From the first line of the entries below through the line holding "C2: 100nF (N5, N30) -> none", write out every line exactly, please, and leave out the pictures.

━━━━━━━━━━

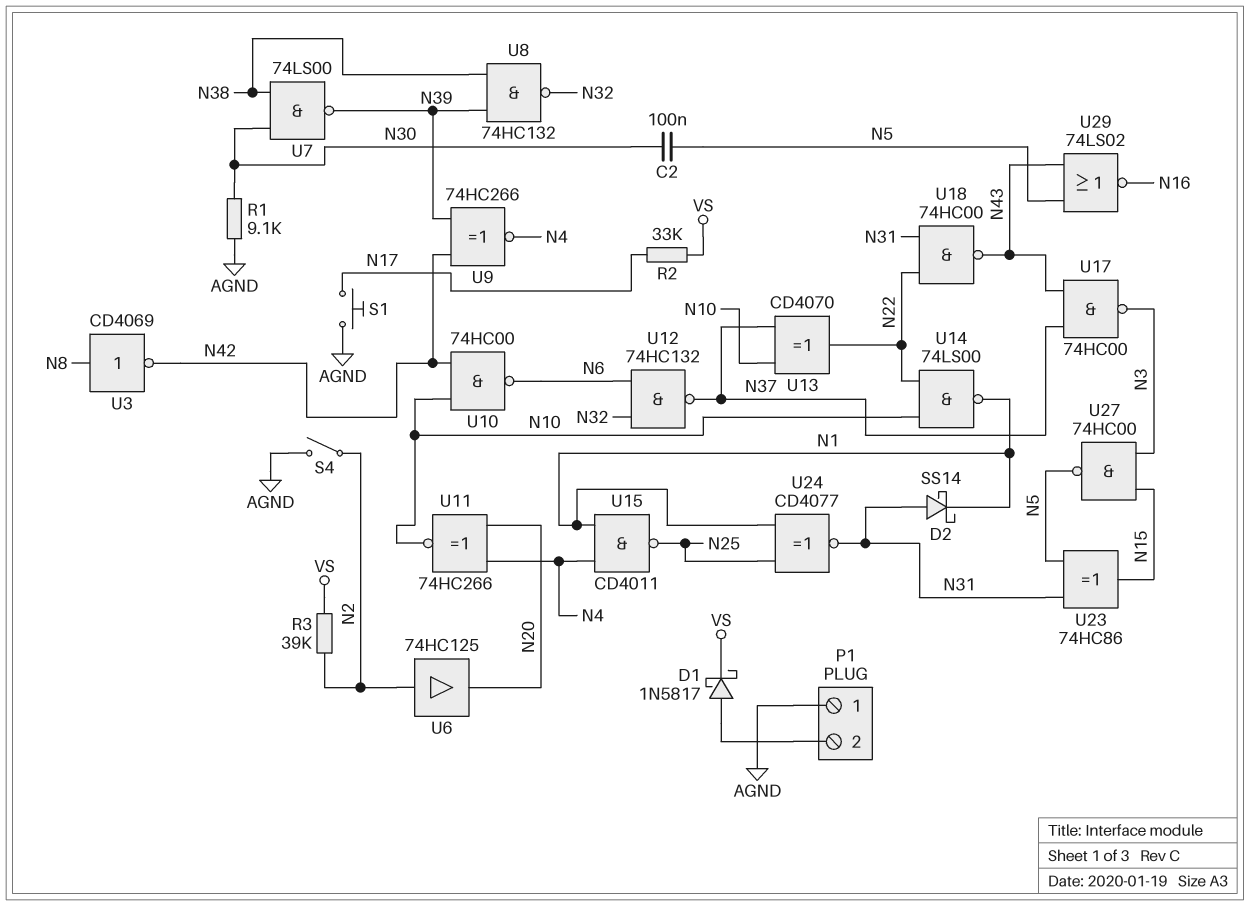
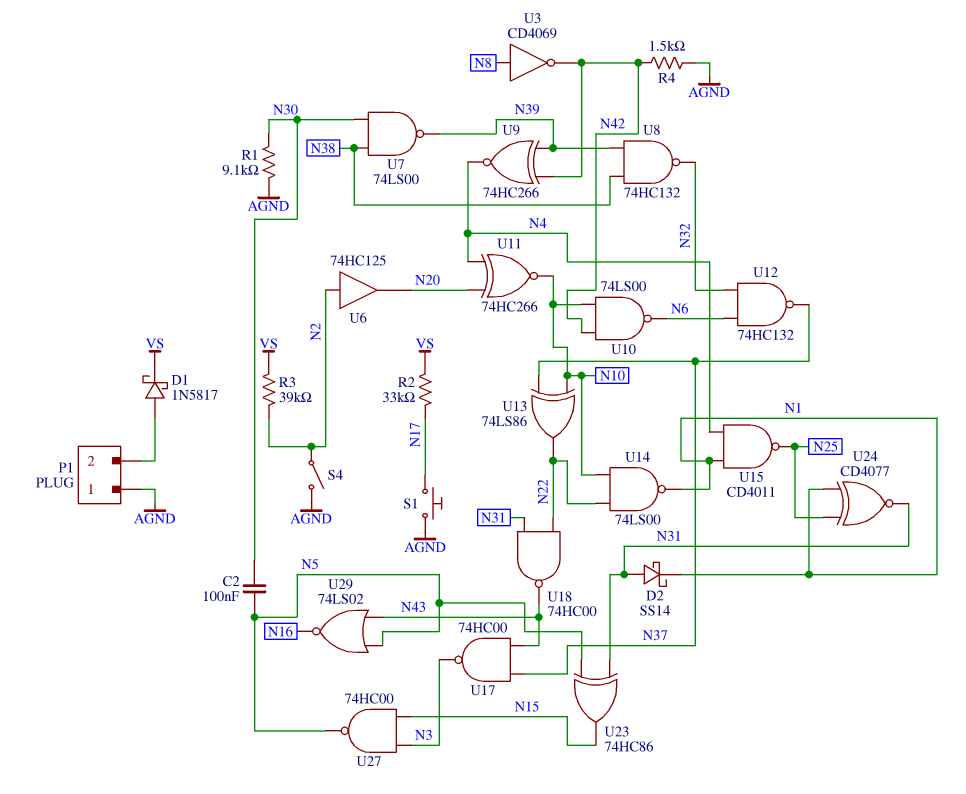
R4: none -> 1.5k (AGND, N42)
U10: NAND 74HC00 (in N10, in N42, out N6) -> NAND 74LS00 (in N10, in N42, out N6)
U13: XOR CD4070 (in N10, in N37, out N22) -> XOR 74LS86 (in N10, in N37, out N22)

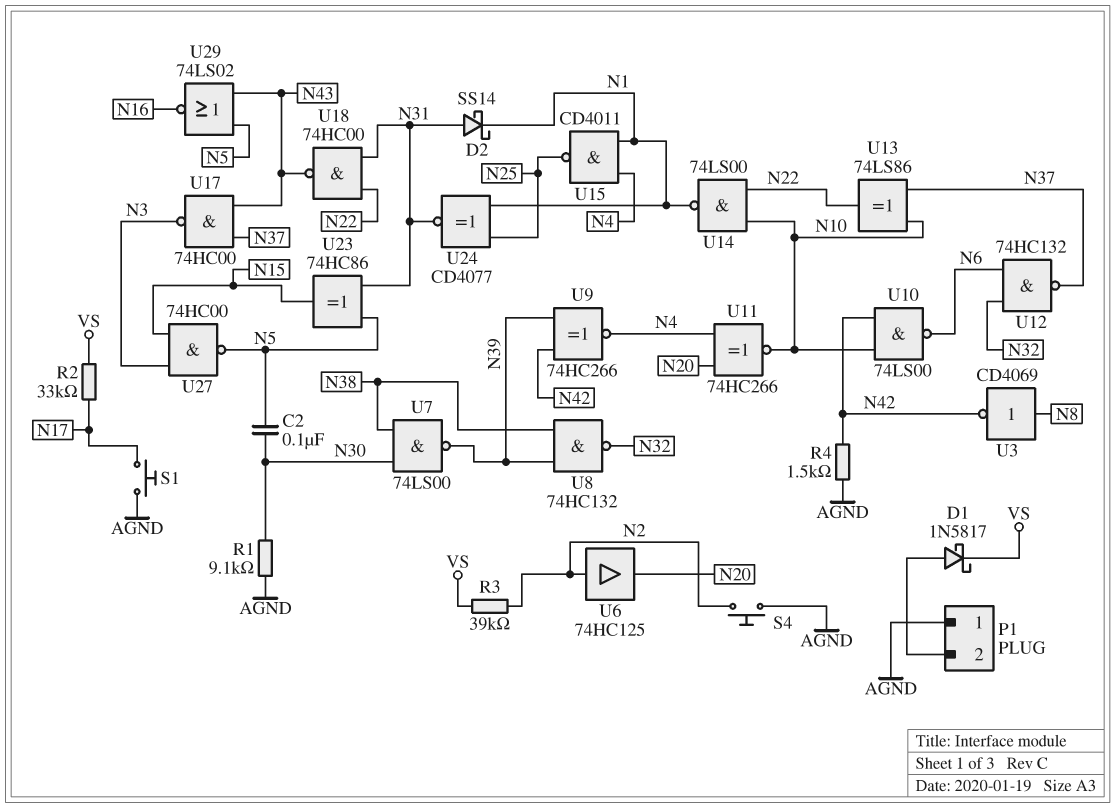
S4: switch (AGND, N2) -> button (AGND, N2)

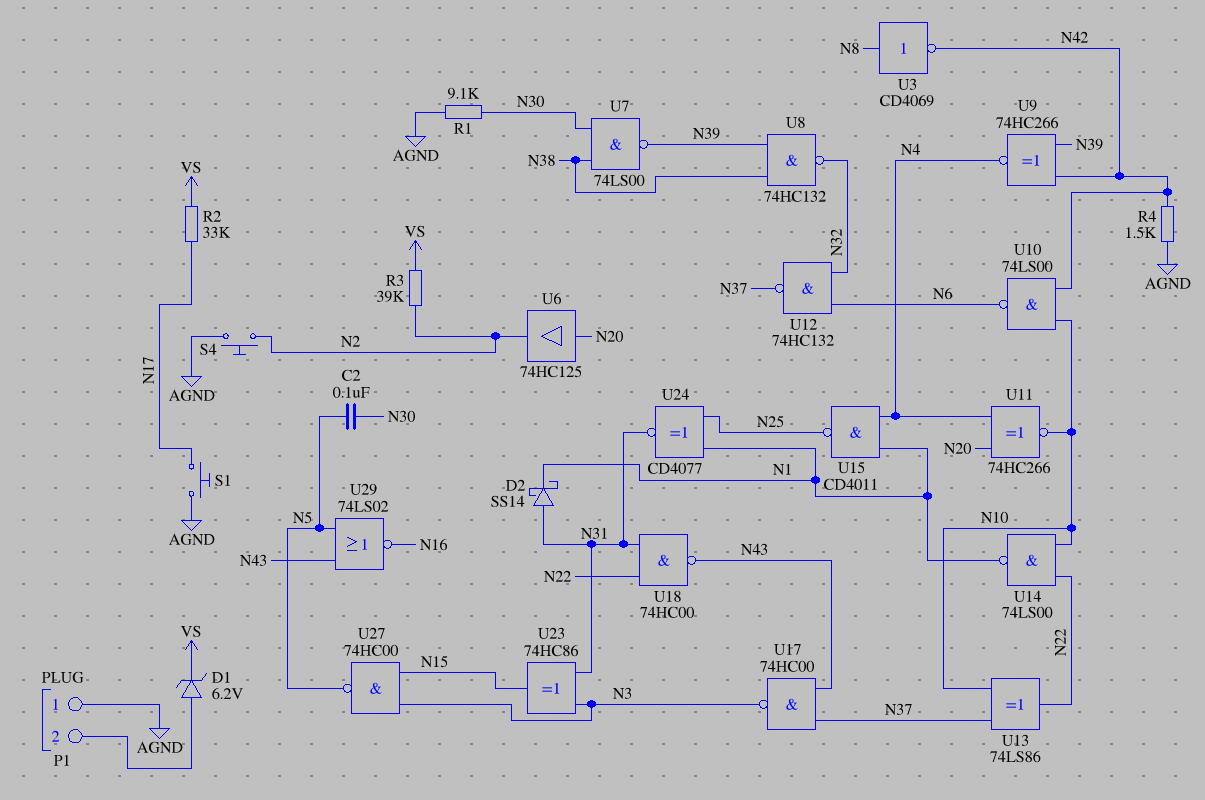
D1: schottky 1N5817 (A P1/2, K VS) -> zener 6.2V (A P1/2, K VS)
U6: buffer 74HC125 (in N2, out N20) -> buffer 74HC125 (in N20, out N2)
U23: XOR 74HC86 (in N5, in N31, out N15) -> XOR 74HC86 (in N3, in N31, out N15)

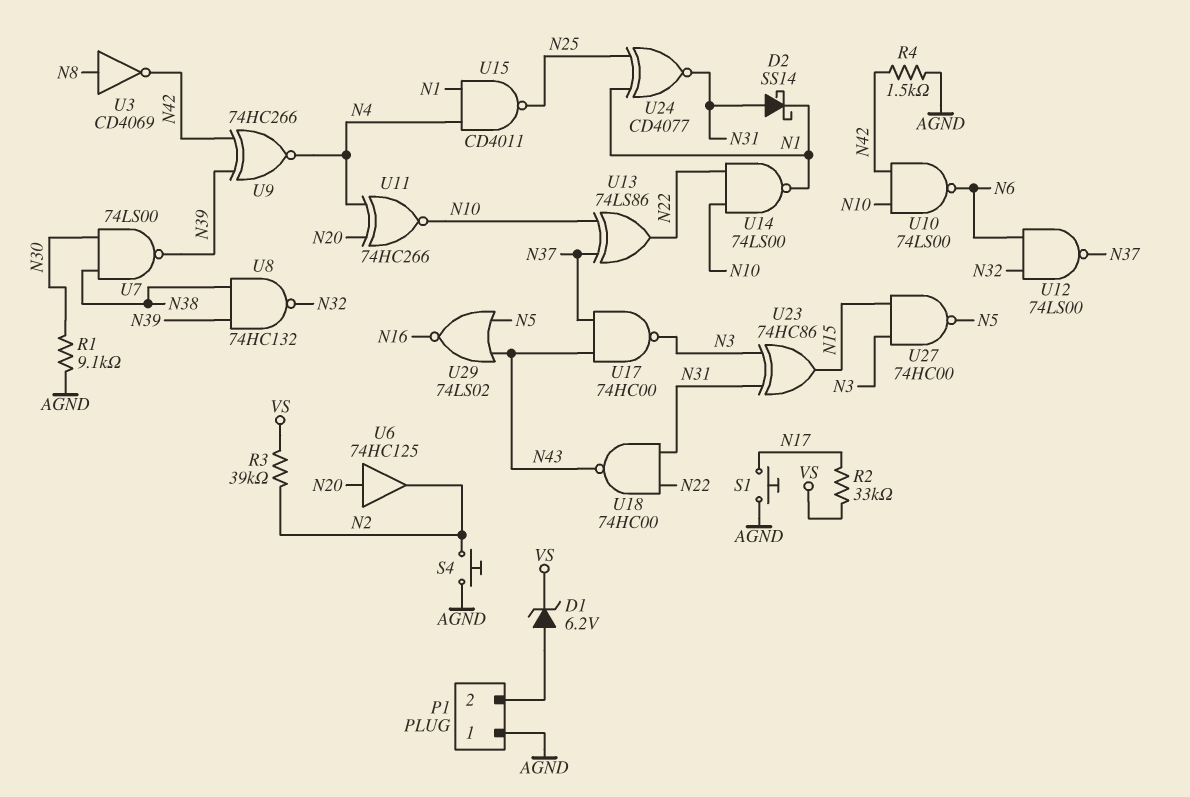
C2: 100nF (N5, N30) -> none
U12: NAND 74HC132 (in N6, in N32, out N37) -> NAND 74LS00 (in N6, in N32, out N37)

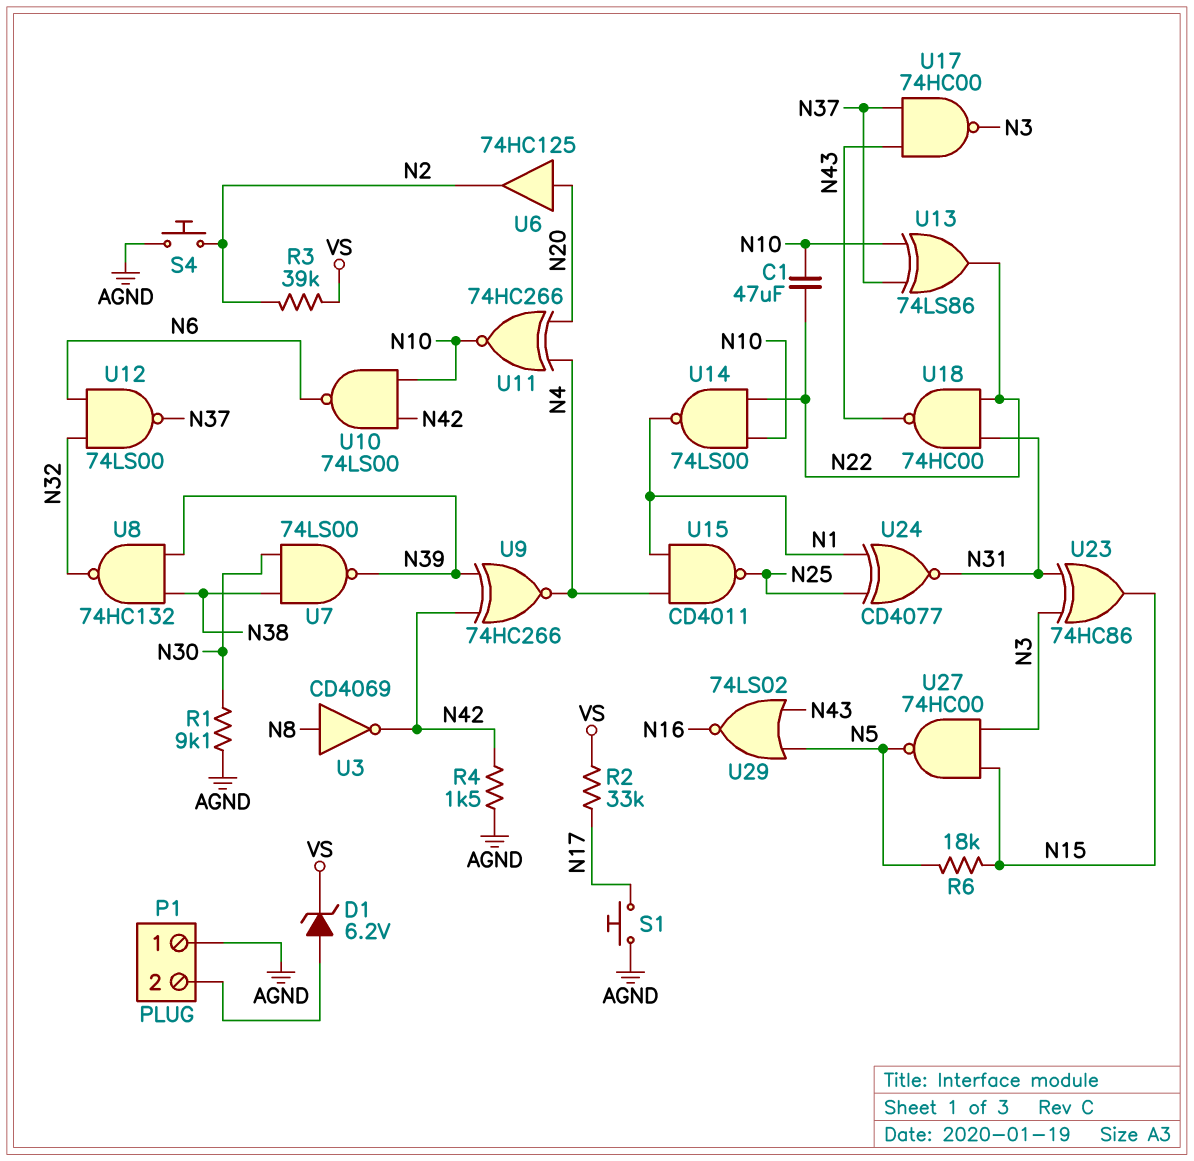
C1: none -> 47uF (N10, N22)
D2: schottky SS14 (A N31, K N1) -> none
R6: none -> 18k (N5, N15)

━━━━━━━━━━

### Response for this exercise
R4: none -> 1.5k (AGND, N42)
U10: NAND 74HC00 (in N10, in N42, out N6) -> NAND 74LS00 (in N10, in N42, out N6)
U13: XOR CD4070 (in N10, in N37, out N22) -> XOR 74LS86 (in N10, in N37, out N22)

S4: switch (AGND, N2) -> button (AGND, N2)

D1: schottky 1N5817 (A P1/2, K VS) -> zener 6.2V (A P1/2, K VS)
U6: buffer 74HC125 (in N2, out N20) -> buffer 74HC125 (in N20, out N2)
U23: XOR 74HC86 (in N5, in N31, out N15) -> XOR 74HC86 (in N3, in N31, out N15)

C2: 100nF (N5, N30) -> none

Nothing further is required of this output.